_Exercise data_:
____________

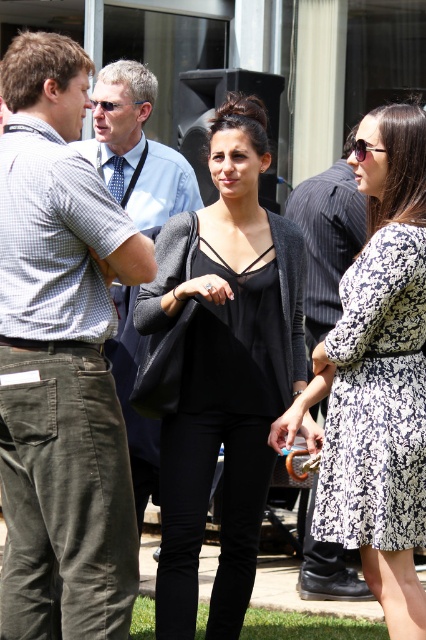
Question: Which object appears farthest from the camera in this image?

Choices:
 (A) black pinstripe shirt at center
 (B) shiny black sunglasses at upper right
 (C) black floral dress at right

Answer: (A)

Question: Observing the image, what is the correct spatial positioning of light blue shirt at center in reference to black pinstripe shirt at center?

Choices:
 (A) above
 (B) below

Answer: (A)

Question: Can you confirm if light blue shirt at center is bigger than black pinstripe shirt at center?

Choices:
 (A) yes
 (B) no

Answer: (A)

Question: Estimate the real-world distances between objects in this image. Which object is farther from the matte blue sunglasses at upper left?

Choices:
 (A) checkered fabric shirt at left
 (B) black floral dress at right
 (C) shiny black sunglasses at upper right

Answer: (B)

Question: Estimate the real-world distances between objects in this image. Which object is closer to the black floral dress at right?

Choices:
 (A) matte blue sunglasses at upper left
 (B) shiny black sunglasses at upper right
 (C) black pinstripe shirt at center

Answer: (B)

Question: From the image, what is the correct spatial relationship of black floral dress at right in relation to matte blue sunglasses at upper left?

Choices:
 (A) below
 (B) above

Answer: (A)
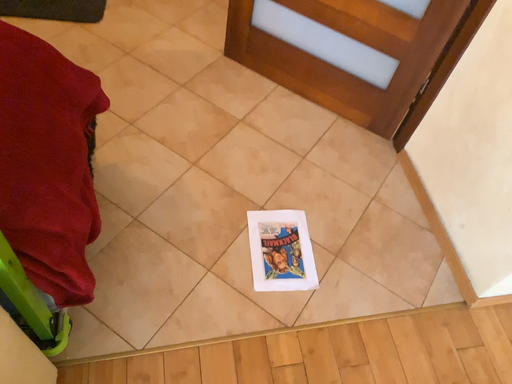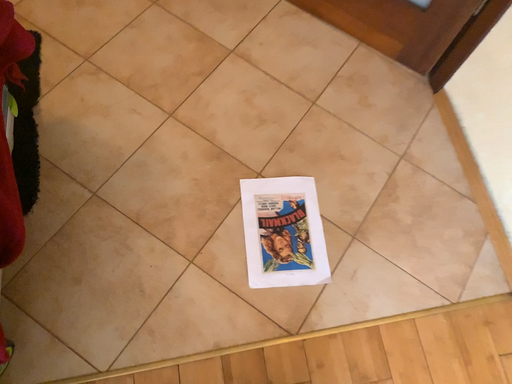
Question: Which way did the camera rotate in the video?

____________

_What is being asked_: Put the listing above into a JSON list of strings, one string for each line, from the first line through the last. Skip the blank lines and leave the pictures out.

_In response_:
[
  "Question: Which object appears farthest from the camera in this image?",
  "Choices:",
  " (A) black pinstripe shirt at center",
  " (B) shiny black sunglasses at upper right",
  " (C) black floral dress at right",
  "Answer: (A)",
  "Question: Observing the image, what is the correct spatial positioning of light blue shirt at center in reference to black pinstripe shirt at center?",
  "Choices:",
  " (A) above",
  " (B) below",
  "Answer: (A)",
  "Question: Can you confirm if light blue shirt at center is bigger than black pinstripe shirt at center?",
  "Choices:",
  " (A) yes",
  " (B) no",
  "Answer: (A)",
  "Question: Estimate the real-world distances between objects in this image. Which object is farther from the matte blue sunglasses at upper left?",
  "Choices:",
  " (A) checkered fabric shirt at left",
  " (B) black floral dress at right",
  " (C) shiny black sunglasses at upper right",
  "Answer: (B)",
  "Question: Estimate the real-world distances between objects in this image. Which object is closer to the black floral dress at right?",
  "Choices:",
  " (A) matte blue sunglasses at upper left",
  " (B) shiny black sunglasses at upper right",
  " (C) black pinstripe shirt at center",
  "Answer: (B)",
  "Question: From the image, what is the correct spatial relationship of black floral dress at right in relation to matte blue sunglasses at upper left?",
  "Choices:",
  " (A) below",
  " (B) above",
  "Answer: (A)",
  "Question: Which way did the camera rotate in the video?"
]